====== RECORDS SUPPLIED

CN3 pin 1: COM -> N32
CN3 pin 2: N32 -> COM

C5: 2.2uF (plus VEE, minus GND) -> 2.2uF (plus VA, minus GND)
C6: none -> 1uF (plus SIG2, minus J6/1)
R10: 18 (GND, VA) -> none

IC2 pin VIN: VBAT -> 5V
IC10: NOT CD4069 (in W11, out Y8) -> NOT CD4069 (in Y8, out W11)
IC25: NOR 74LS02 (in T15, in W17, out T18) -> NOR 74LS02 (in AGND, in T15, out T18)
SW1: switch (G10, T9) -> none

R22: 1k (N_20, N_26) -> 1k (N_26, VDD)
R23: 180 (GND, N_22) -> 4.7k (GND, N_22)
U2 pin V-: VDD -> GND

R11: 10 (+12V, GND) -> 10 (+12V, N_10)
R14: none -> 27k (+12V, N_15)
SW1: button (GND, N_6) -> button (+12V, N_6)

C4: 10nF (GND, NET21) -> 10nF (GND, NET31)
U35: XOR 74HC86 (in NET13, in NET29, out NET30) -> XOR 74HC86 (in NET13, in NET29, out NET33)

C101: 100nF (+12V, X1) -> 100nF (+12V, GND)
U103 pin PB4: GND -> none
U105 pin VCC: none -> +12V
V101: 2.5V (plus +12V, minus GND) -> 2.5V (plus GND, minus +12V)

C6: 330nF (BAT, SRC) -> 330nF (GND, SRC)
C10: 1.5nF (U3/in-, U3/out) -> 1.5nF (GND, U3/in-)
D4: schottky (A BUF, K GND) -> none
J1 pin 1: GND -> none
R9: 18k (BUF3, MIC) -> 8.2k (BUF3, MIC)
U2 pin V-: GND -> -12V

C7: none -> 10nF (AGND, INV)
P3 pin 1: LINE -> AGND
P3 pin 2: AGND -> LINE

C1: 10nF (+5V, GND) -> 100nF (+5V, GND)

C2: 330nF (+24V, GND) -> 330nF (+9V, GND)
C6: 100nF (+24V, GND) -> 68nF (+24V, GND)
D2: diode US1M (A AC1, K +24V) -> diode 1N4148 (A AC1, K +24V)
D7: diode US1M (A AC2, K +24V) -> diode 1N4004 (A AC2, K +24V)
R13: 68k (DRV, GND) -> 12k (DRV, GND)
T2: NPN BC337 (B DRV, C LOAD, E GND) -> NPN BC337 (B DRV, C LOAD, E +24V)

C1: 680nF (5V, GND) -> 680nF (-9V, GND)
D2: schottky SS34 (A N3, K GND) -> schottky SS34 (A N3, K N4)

============

AIM OF THE EXERCISE
Each record must be repeated exactly as it appears above.

FINISHED TASK
CN3 pin 1: COM -> N32
CN3 pin 2: N32 -> COM

C5: 2.2uF (plus VEE, minus GND) -> 2.2uF (plus VA, minus GND)
C6: none -> 1uF (plus SIG2, minus J6/1)
R10: 18 (GND, VA) -> none

IC2 pin VIN: VBAT -> 5V
IC10: NOT CD4069 (in W11, out Y8) -> NOT CD4069 (in Y8, out W11)
IC25: NOR 74LS02 (in T15, in W17, out T18) -> NOR 74LS02 (in AGND, in T15, out T18)
SW1: switch (G10, T9) -> none

R22: 1k (N_20, N_26) -> 1k (N_26, VDD)
R23: 180 (GND, N_22) -> 4.7k (GND, N_22)
U2 pin V-: VDD -> GND

R11: 10 (+12V, GND) -> 10 (+12V, N_10)
R14: none -> 27k (+12V, N_15)
SW1: button (GND, N_6) -> button (+12V, N_6)

C4: 10nF (GND, NET21) -> 10nF (GND, NET31)
U35: XOR 74HC86 (in NET13, in NET29, out NET30) -> XOR 74HC86 (in NET13, in NET29, out NET33)

C101: 100nF (+12V, X1) -> 100nF (+12V, GND)
U103 pin PB4: GND -> none
U105 pin VCC: none -> +12V
V101: 2.5V (plus +12V, minus GND) -> 2.5V (plus GND, minus +12V)

C6: 330nF (BAT, SRC) -> 330nF (GND, SRC)
C10: 1.5nF (U3/in-, U3/out) -> 1.5nF (GND, U3/in-)
D4: schottky (A BUF, K GND) -> none
J1 pin 1: GND -> none
R9: 18k (BUF3, MIC) -> 8.2k (BUF3, MIC)
U2 pin V-: GND -> -12V

C7: none -> 10nF (AGND, INV)
P3 pin 1: LINE -> AGND
P3 pin 2: AGND -> LINE

C1: 10nF (+5V, GND) -> 100nF (+5V, GND)

C2: 330nF (+24V, GND) -> 330nF (+9V, GND)
C6: 100nF (+24V, GND) -> 68nF (+24V, GND)
D2: diode US1M (A AC1, K +24V) -> diode 1N4148 (A AC1, K +24V)
D7: diode US1M (A AC2, K +24V) -> diode 1N4004 (A AC2, K +24V)
R13: 68k (DRV, GND) -> 12k (DRV, GND)
T2: NPN BC337 (B DRV, C LOAD, E GND) -> NPN BC337 (B DRV, C LOAD, E +24V)

C1: 680nF (5V, GND) -> 680nF (-9V, GND)
D2: schottky SS34 (A N3, K GND) -> schottky SS34 (A N3, K N4)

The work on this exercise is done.